**DATASET**
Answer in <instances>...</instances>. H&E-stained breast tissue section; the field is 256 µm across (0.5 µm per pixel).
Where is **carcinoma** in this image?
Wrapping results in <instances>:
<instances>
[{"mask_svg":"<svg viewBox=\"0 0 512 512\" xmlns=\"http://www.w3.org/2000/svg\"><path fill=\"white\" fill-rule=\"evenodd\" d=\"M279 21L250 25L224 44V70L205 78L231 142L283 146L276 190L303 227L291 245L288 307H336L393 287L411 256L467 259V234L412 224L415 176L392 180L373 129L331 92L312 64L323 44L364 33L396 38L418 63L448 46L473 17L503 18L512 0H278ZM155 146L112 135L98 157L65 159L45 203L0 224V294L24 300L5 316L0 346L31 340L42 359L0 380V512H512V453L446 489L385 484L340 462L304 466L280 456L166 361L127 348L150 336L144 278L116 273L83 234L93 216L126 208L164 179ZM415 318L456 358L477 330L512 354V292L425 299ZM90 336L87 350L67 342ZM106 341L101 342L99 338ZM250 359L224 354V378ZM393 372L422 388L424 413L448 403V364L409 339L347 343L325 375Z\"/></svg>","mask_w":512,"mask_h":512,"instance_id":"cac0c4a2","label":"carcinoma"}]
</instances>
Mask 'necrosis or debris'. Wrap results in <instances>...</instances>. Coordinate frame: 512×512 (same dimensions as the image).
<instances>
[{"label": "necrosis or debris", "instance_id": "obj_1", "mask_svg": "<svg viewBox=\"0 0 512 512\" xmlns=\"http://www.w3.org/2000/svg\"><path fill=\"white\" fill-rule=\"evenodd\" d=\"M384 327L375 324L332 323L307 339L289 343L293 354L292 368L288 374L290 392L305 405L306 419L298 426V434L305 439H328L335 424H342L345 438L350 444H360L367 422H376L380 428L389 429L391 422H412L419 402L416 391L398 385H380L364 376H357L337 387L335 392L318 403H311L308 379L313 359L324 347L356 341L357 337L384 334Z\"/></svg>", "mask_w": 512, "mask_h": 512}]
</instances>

**WHAT THE EXERCISE ASKS**
Reproduce the full listing above, character for character.

**OUTPUT**
Answer in <instances>...</instances>. H&E-stained breast tissue section; the field is 256 µm across (0.5 µm per pixel).
Where is **carcinoma** in this image?
Wrapping results in <instances>:
<instances>
[{"mask_svg":"<svg viewBox=\"0 0 512 512\" xmlns=\"http://www.w3.org/2000/svg\"><path fill=\"white\" fill-rule=\"evenodd\" d=\"M279 21L250 25L224 44V70L205 78L231 142L283 146L276 190L303 227L291 245L288 307H336L393 287L411 256L467 259V234L412 224L415 176L392 180L373 129L331 92L312 64L323 44L364 33L396 38L418 63L448 46L473 17L503 18L512 0H278ZM155 146L112 135L98 157L65 159L45 203L0 224V294L24 300L5 316L0 346L31 340L42 359L0 380V512H512V453L446 489L385 484L340 462L304 466L280 456L166 361L127 348L150 336L144 278L116 273L83 234L93 216L126 208L164 179ZM415 318L456 358L477 330L512 354V292L425 299ZM90 336L87 350L67 342ZM106 341L101 342L99 338ZM250 359L224 354V378ZM393 372L422 388L424 413L448 403V364L409 339L347 343L325 375Z\"/></svg>","mask_w":512,"mask_h":512,"instance_id":"cac0c4a2","label":"carcinoma"}]
</instances>
Mask 'necrosis or debris'. Wrap results in <instances>...</instances>. Coordinate frame: 512×512 (same dimensions as the image).
<instances>
[{"label": "necrosis or debris", "instance_id": "obj_1", "mask_svg": "<svg viewBox=\"0 0 512 512\" xmlns=\"http://www.w3.org/2000/svg\"><path fill=\"white\" fill-rule=\"evenodd\" d=\"M384 327L375 324L332 323L307 339L289 343L293 354L292 368L288 374L290 392L305 405L306 419L298 426V434L305 439H328L335 424H342L345 438L350 444H360L367 422H376L380 428L389 429L391 422H412L419 402L416 391L398 385H380L364 376H357L337 387L335 392L318 403H311L308 379L313 359L324 347L356 341L357 337L384 334Z\"/></svg>", "mask_w": 512, "mask_h": 512}]
</instances>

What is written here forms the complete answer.